■ **Goal**
Transcribe every line of the entries below word for word, omitting the pictures.

■ **Data supplied**
****************
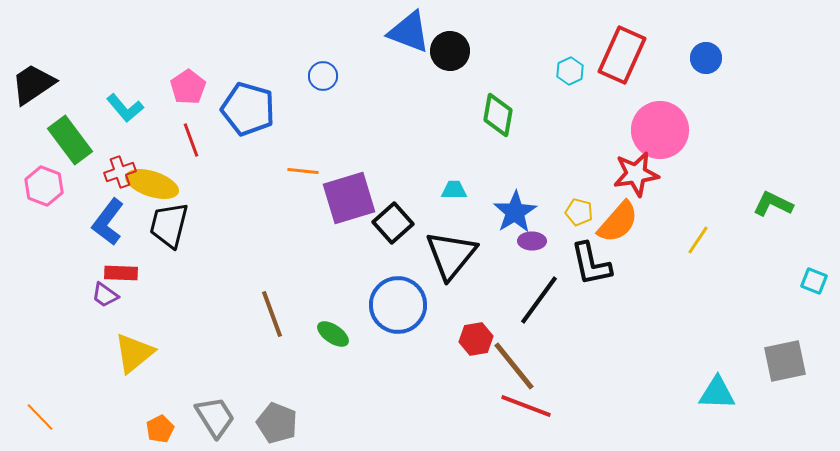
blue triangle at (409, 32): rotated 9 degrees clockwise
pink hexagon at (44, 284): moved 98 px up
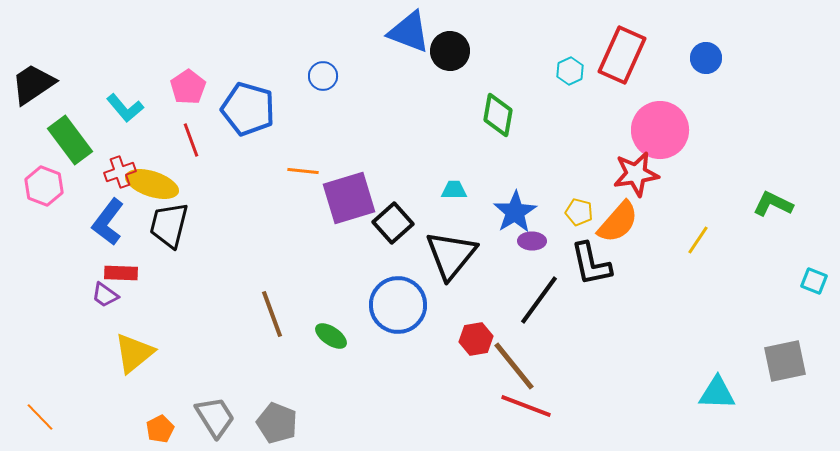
green ellipse at (333, 334): moved 2 px left, 2 px down
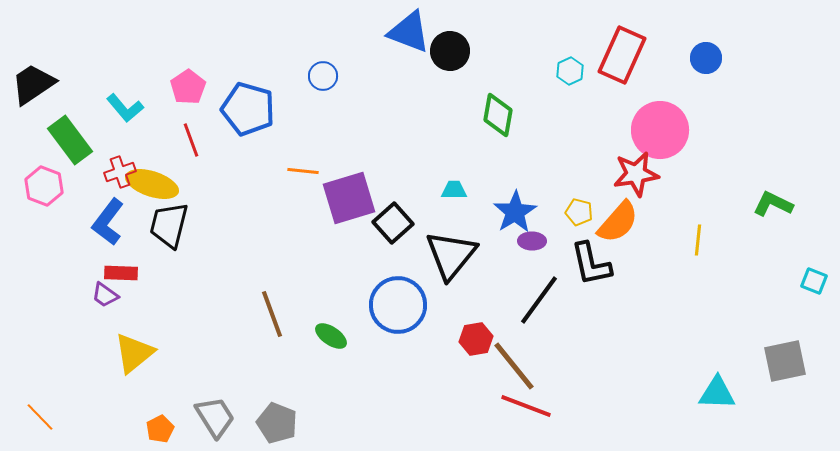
yellow line at (698, 240): rotated 28 degrees counterclockwise
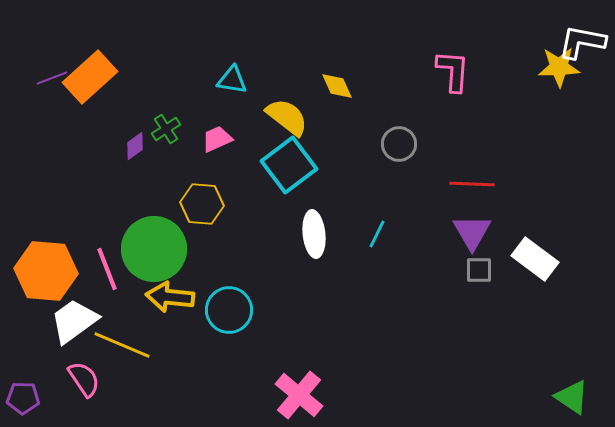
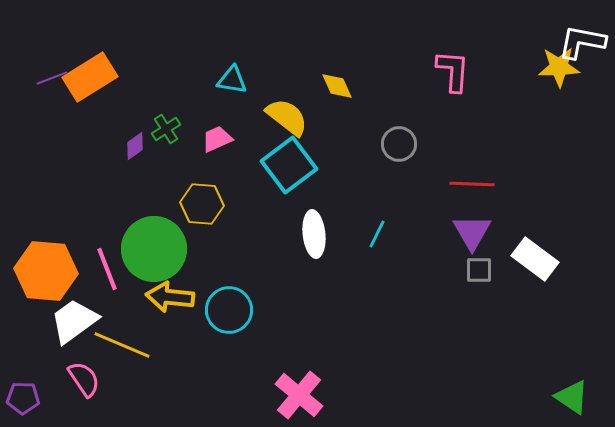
orange rectangle: rotated 10 degrees clockwise
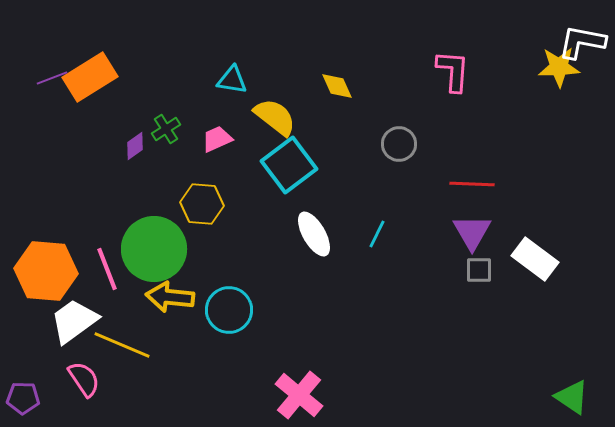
yellow semicircle: moved 12 px left
white ellipse: rotated 24 degrees counterclockwise
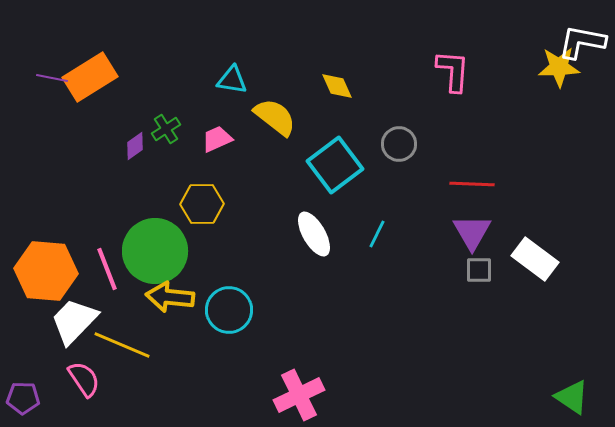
purple line: rotated 32 degrees clockwise
cyan square: moved 46 px right
yellow hexagon: rotated 6 degrees counterclockwise
green circle: moved 1 px right, 2 px down
white trapezoid: rotated 10 degrees counterclockwise
pink cross: rotated 24 degrees clockwise
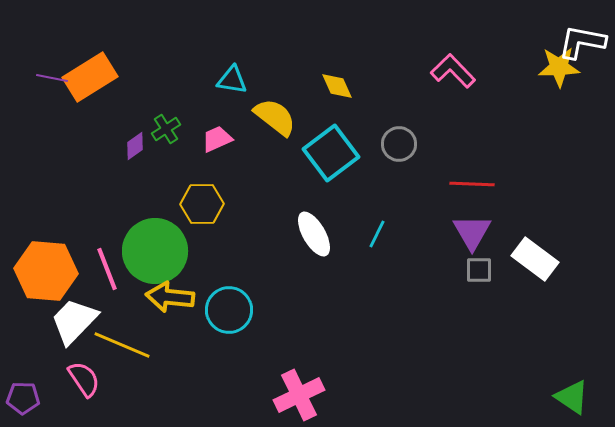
pink L-shape: rotated 48 degrees counterclockwise
cyan square: moved 4 px left, 12 px up
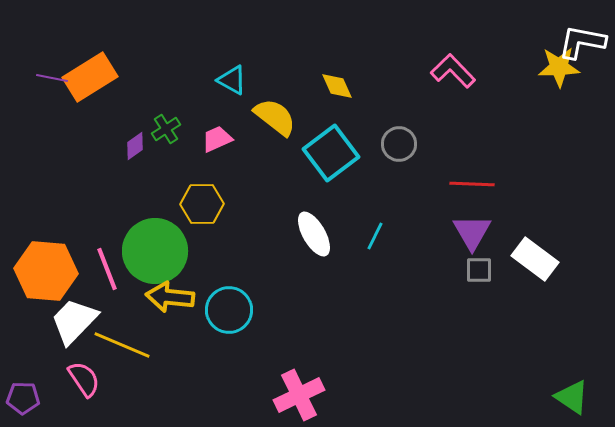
cyan triangle: rotated 20 degrees clockwise
cyan line: moved 2 px left, 2 px down
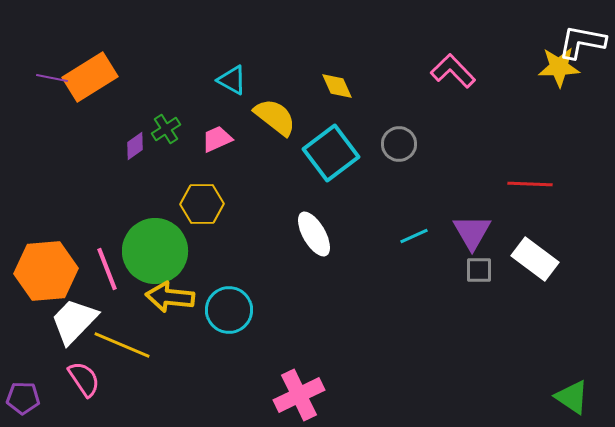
red line: moved 58 px right
cyan line: moved 39 px right; rotated 40 degrees clockwise
orange hexagon: rotated 10 degrees counterclockwise
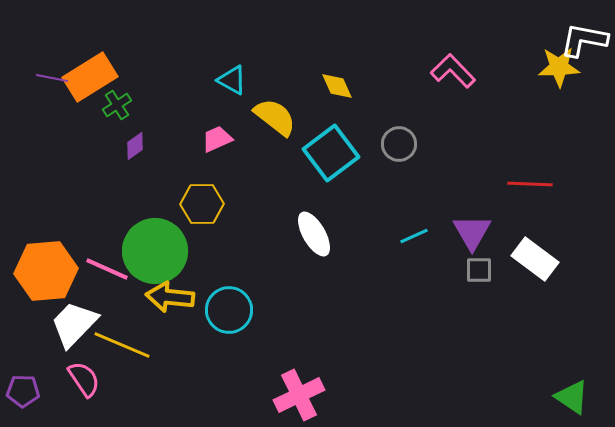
white L-shape: moved 2 px right, 2 px up
green cross: moved 49 px left, 24 px up
pink line: rotated 45 degrees counterclockwise
white trapezoid: moved 3 px down
purple pentagon: moved 7 px up
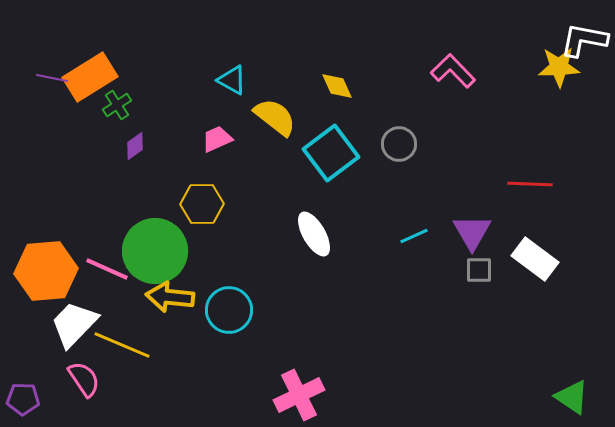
purple pentagon: moved 8 px down
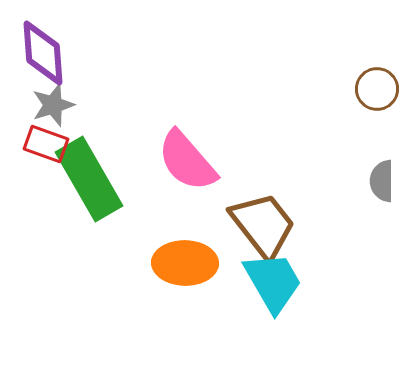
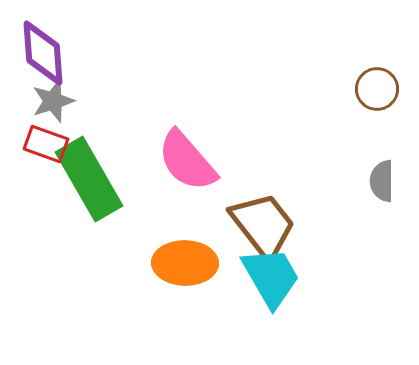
gray star: moved 4 px up
cyan trapezoid: moved 2 px left, 5 px up
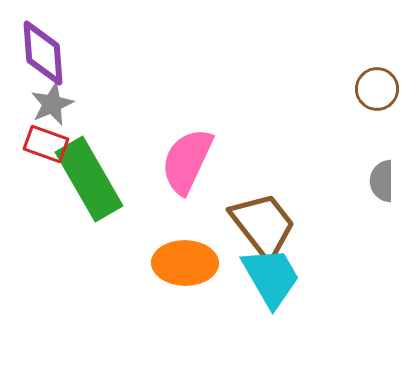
gray star: moved 1 px left, 3 px down; rotated 6 degrees counterclockwise
pink semicircle: rotated 66 degrees clockwise
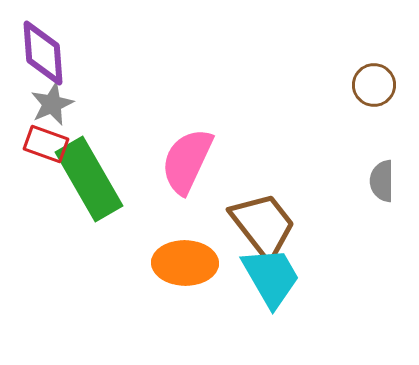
brown circle: moved 3 px left, 4 px up
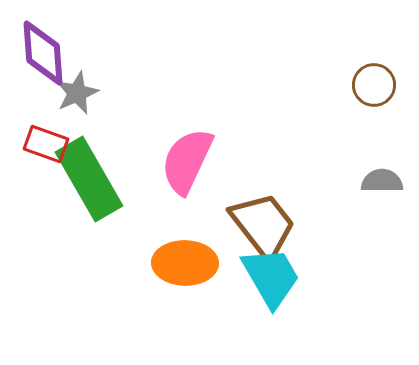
gray star: moved 25 px right, 11 px up
gray semicircle: rotated 90 degrees clockwise
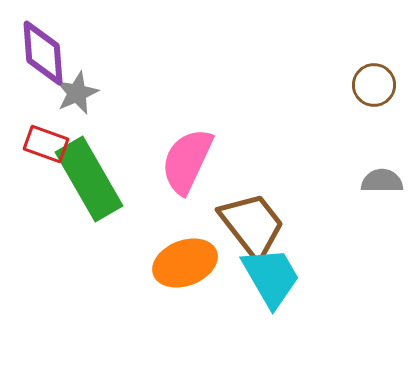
brown trapezoid: moved 11 px left
orange ellipse: rotated 22 degrees counterclockwise
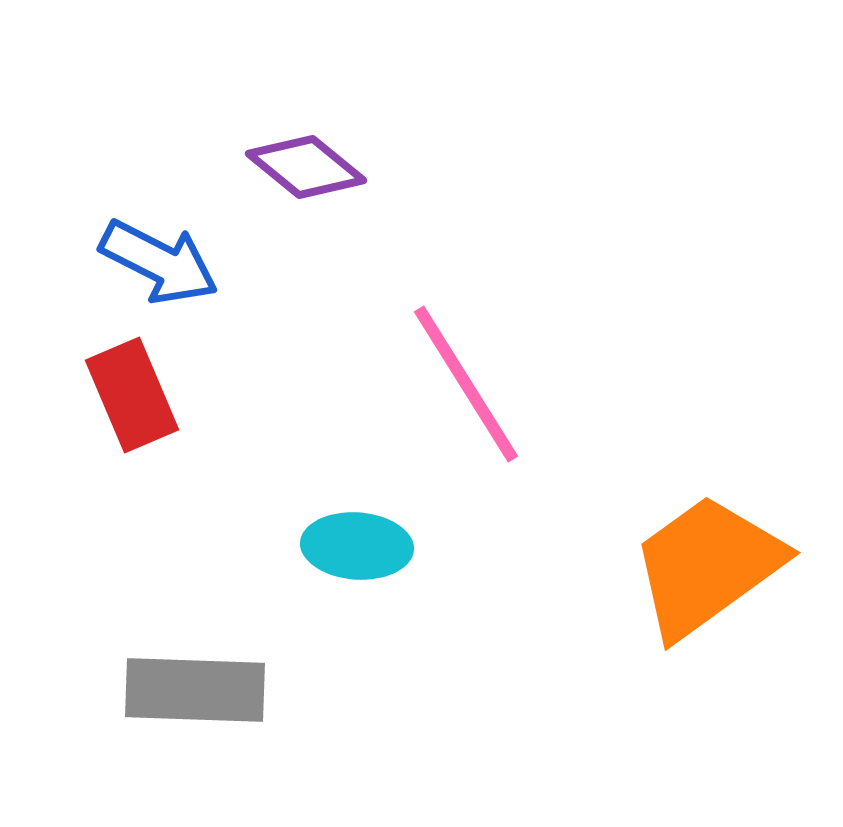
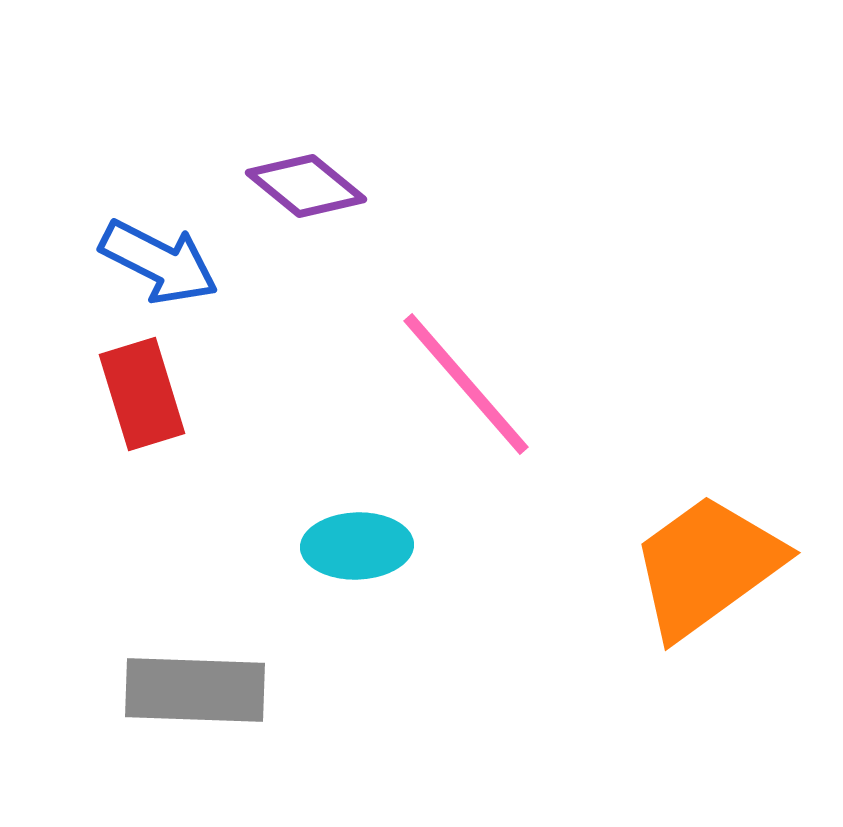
****************
■ **Exercise output**
blue triangle at (409, 32): rotated 9 degrees clockwise
pink hexagon at (44, 284): moved 98 px up
green ellipse at (333, 334): moved 2 px left, 2 px down
yellow line at (698, 240): rotated 28 degrees counterclockwise
orange rectangle: rotated 10 degrees clockwise
yellow semicircle: moved 12 px left
white ellipse: rotated 24 degrees counterclockwise
purple line: rotated 32 degrees clockwise
cyan square: moved 46 px right
yellow hexagon: rotated 6 degrees counterclockwise
green circle: moved 1 px right, 2 px down
white trapezoid: rotated 10 degrees counterclockwise
pink cross: rotated 24 degrees clockwise
pink L-shape: rotated 48 degrees counterclockwise
cyan square: moved 4 px left, 12 px up
cyan triangle: rotated 20 degrees clockwise
cyan line: moved 2 px left, 2 px down
red line: moved 58 px right
cyan line: moved 39 px right; rotated 40 degrees clockwise
orange hexagon: rotated 10 degrees counterclockwise
white L-shape: moved 2 px right, 2 px up
green cross: moved 49 px left, 24 px up
pink line: rotated 45 degrees counterclockwise
white trapezoid: moved 3 px down
purple pentagon: moved 7 px up
purple pentagon: moved 8 px down
gray star: moved 4 px up
cyan trapezoid: moved 2 px left, 5 px up
gray star: moved 1 px left, 3 px down; rotated 6 degrees counterclockwise
pink semicircle: rotated 66 degrees clockwise
brown circle: moved 3 px left, 4 px up
gray star: moved 25 px right, 11 px up
gray semicircle: rotated 90 degrees clockwise
brown trapezoid: moved 11 px left
orange ellipse: rotated 22 degrees counterclockwise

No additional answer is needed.